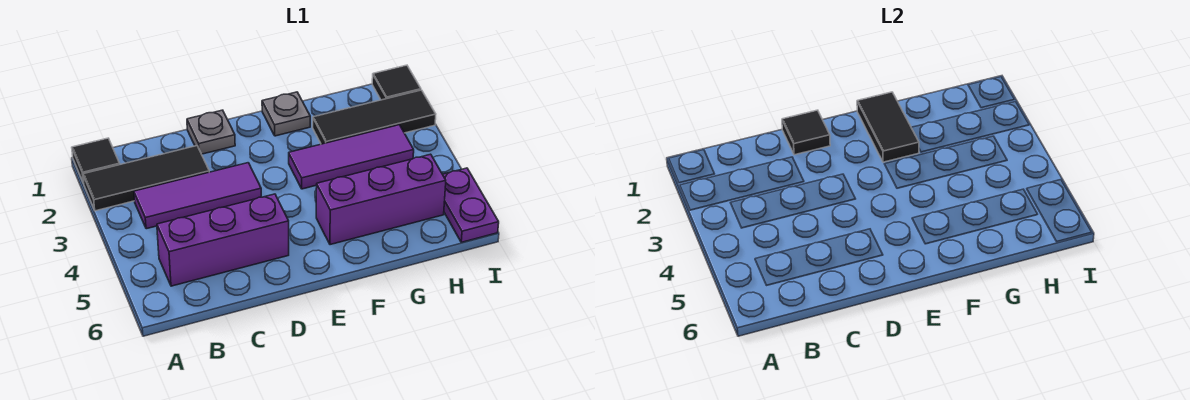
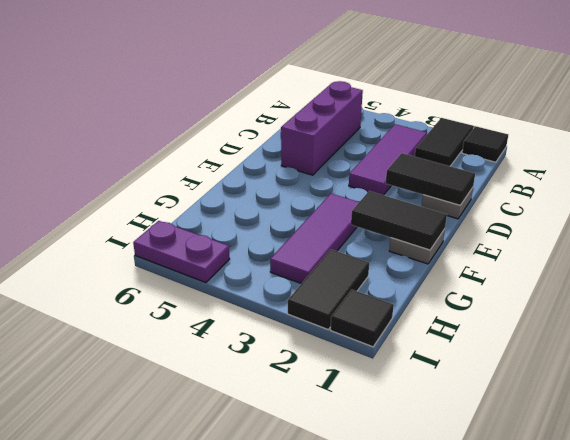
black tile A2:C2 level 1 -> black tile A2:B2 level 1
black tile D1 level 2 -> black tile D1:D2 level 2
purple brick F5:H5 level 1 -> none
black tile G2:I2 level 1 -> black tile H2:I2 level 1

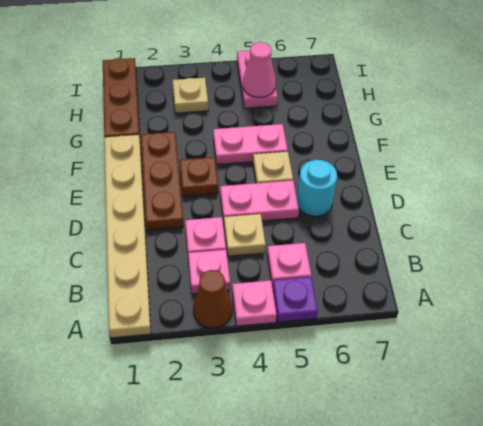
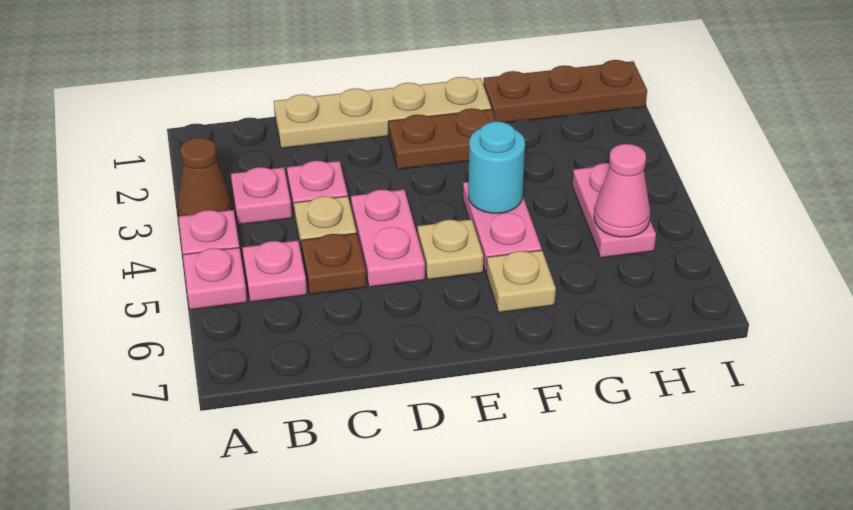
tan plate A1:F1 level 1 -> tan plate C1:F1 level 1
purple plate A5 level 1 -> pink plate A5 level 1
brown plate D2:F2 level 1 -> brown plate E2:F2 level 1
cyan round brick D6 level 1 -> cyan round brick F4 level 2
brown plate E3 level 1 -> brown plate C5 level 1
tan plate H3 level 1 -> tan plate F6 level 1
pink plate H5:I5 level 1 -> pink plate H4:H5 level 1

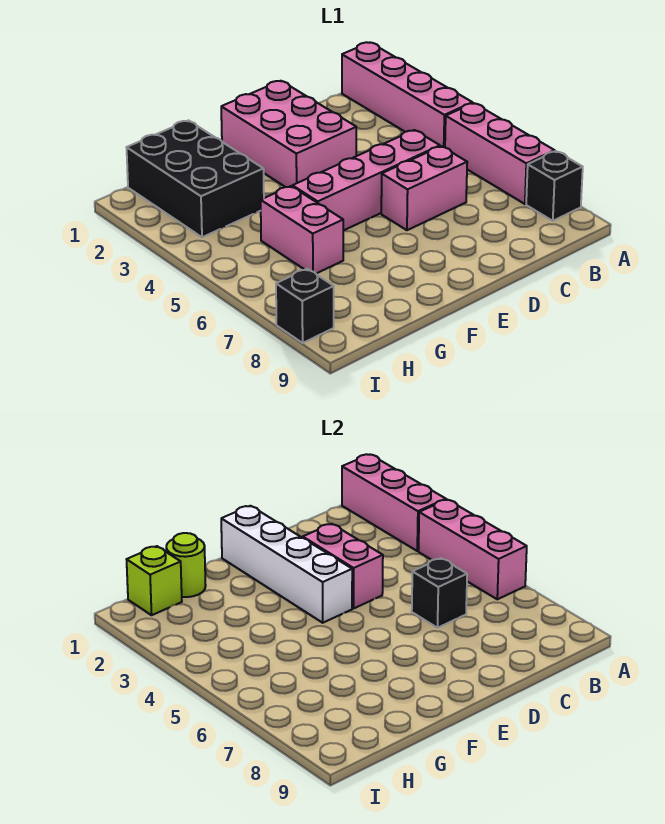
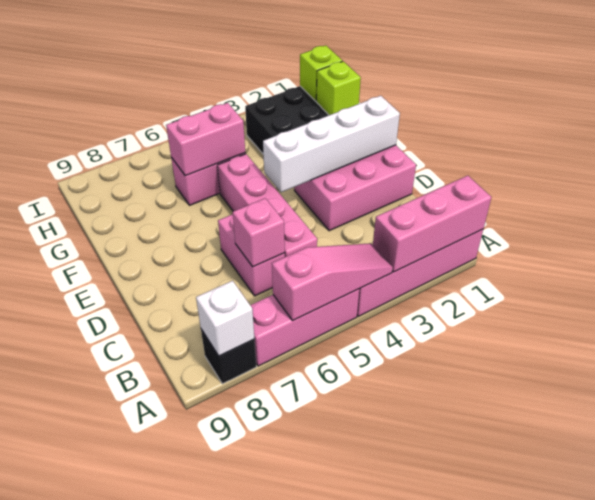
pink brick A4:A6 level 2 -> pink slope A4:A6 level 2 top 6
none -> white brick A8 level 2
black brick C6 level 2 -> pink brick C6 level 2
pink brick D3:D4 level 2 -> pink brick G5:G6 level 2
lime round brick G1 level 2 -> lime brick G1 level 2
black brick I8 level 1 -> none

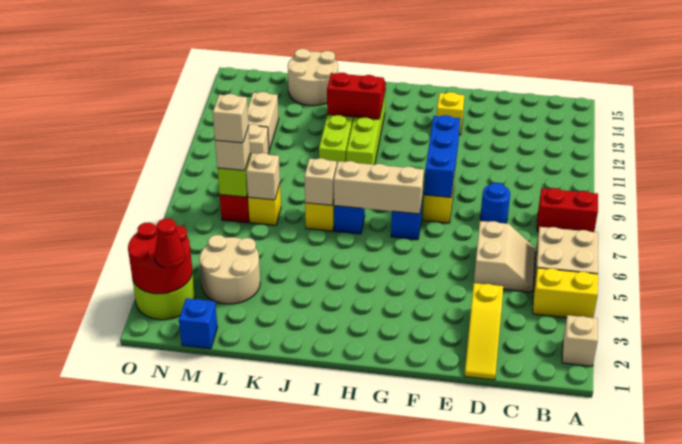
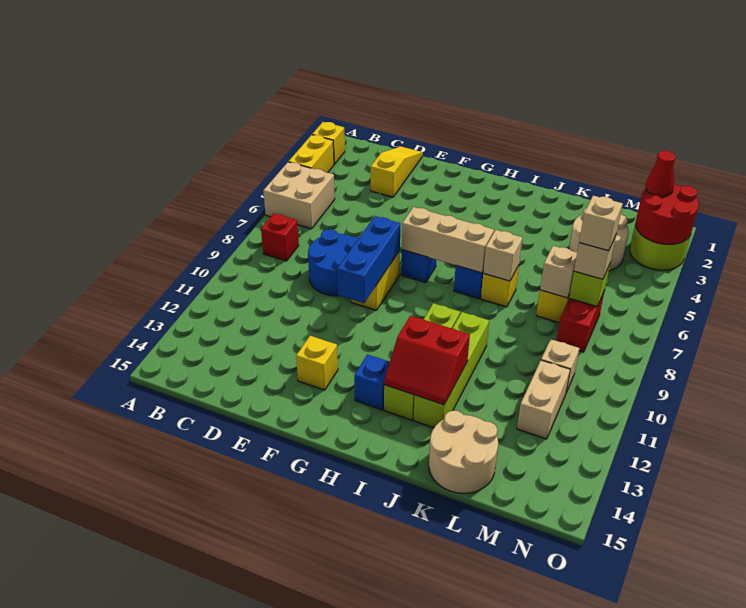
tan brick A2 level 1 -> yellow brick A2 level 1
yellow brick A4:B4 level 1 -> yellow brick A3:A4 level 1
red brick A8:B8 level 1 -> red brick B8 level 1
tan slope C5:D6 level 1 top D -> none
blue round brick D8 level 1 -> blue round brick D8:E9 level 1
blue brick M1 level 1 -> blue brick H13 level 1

ASSIGNED TASK: Go through the listing and copy each line that includes the string "purple".

SOLUTION FOR THIS PROBLEM:
purple brick F5:H5 level 1 -> none
purple plate A5 level 1 -> pink plate A5 level 1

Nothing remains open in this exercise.